__Directions for this task__
A single number is the answer here: how many lines of the entries contain "blue"?

__Data for this exercise__

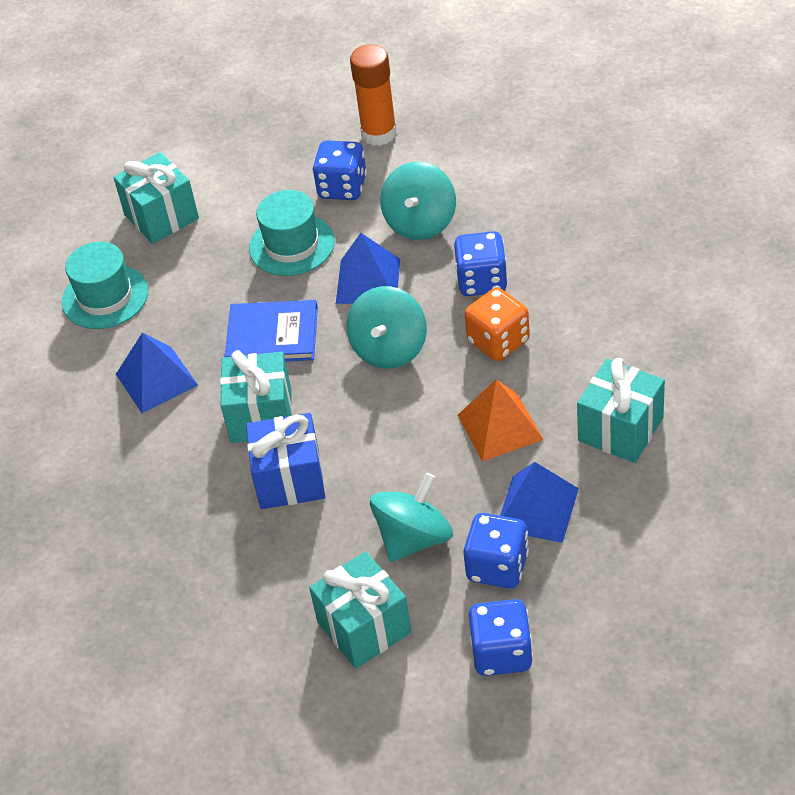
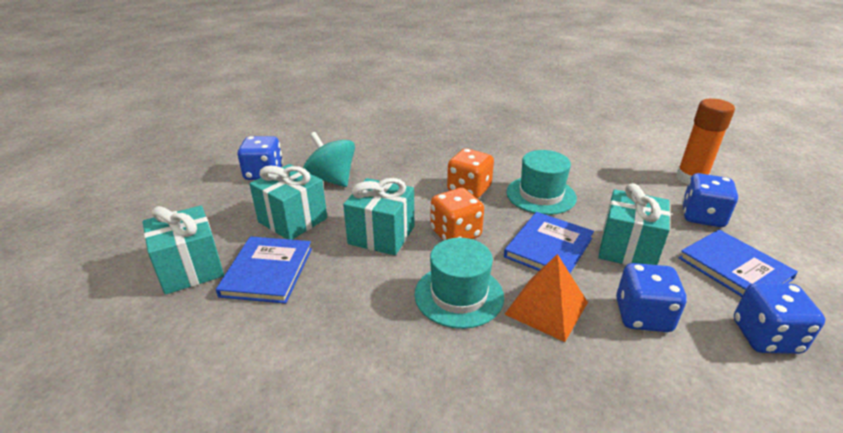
blue book: 1 -> 3
blue gift: 1 -> 0
blue pyramid: 3 -> 0
orange dice: 1 -> 2
turquoise spinning top: 3 -> 1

__Written response__
3